Stored records
□ □ □ □

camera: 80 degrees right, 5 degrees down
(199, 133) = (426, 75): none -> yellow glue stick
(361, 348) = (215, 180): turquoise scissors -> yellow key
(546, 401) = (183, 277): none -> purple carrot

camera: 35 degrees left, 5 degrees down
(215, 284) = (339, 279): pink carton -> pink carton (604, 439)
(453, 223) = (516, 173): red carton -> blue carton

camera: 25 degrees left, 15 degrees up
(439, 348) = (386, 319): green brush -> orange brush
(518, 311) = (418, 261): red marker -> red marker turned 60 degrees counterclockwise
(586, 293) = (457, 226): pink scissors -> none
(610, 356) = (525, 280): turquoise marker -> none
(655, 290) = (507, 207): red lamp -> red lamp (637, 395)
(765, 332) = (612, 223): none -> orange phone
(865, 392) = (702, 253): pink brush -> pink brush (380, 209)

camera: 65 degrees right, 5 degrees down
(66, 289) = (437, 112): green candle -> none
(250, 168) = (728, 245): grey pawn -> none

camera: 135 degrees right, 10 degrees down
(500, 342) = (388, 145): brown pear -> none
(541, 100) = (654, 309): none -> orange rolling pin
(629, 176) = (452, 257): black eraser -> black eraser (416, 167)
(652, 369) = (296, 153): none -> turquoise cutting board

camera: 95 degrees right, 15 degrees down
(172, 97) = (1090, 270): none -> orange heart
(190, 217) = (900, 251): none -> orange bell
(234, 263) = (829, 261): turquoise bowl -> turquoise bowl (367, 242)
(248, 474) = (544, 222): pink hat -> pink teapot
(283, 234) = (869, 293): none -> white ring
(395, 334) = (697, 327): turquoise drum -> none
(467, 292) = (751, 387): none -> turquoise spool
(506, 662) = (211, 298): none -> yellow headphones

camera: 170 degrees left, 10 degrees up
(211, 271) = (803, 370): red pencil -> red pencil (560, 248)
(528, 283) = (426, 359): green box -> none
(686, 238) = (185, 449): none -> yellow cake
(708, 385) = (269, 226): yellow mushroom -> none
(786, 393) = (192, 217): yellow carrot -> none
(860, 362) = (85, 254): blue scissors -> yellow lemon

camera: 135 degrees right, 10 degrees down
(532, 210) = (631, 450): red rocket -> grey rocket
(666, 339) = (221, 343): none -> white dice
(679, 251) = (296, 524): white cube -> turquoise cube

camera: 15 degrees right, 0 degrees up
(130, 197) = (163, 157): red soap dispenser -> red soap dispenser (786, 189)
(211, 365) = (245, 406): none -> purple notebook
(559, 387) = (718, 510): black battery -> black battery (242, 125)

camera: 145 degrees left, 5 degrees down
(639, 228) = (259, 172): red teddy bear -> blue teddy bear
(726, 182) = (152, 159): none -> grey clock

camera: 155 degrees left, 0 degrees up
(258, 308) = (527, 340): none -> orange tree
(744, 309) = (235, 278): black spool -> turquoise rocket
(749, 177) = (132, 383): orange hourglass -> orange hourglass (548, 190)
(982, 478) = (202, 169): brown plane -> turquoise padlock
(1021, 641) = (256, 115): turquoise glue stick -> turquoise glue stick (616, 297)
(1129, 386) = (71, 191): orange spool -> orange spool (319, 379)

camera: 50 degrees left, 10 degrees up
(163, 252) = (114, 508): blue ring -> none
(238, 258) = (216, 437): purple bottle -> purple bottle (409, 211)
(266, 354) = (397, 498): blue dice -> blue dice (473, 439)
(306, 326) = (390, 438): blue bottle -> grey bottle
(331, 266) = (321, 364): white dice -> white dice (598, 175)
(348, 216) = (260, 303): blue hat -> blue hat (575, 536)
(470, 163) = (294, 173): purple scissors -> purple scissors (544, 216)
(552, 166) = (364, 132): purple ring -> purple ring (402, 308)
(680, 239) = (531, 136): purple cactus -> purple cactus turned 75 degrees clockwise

□ □ □ □

What you have to do
Write down exactly the span of lines above from the one containing "(248, 474) = (544, 222): pink" to the one containing "(559, 387) = (718, 510): black", both ends included.

Result for this exercise
(248, 474) = (544, 222): pink hat -> pink teapot
(283, 234) = (869, 293): none -> white ring
(395, 334) = (697, 327): turquoise drum -> none
(467, 292) = (751, 387): none -> turquoise spool
(506, 662) = (211, 298): none -> yellow headphones

camera: 170 degrees left, 10 degrees up
(211, 271) = (803, 370): red pencil -> red pencil (560, 248)
(528, 283) = (426, 359): green box -> none
(686, 238) = (185, 449): none -> yellow cake
(708, 385) = (269, 226): yellow mushroom -> none
(786, 393) = (192, 217): yellow carrot -> none
(860, 362) = (85, 254): blue scissors -> yellow lemon

camera: 135 degrees right, 10 degrees down
(532, 210) = (631, 450): red rocket -> grey rocket
(666, 339) = (221, 343): none -> white dice
(679, 251) = (296, 524): white cube -> turquoise cube

camera: 15 degrees right, 0 degrees up
(130, 197) = (163, 157): red soap dispenser -> red soap dispenser (786, 189)
(211, 365) = (245, 406): none -> purple notebook
(559, 387) = (718, 510): black battery -> black battery (242, 125)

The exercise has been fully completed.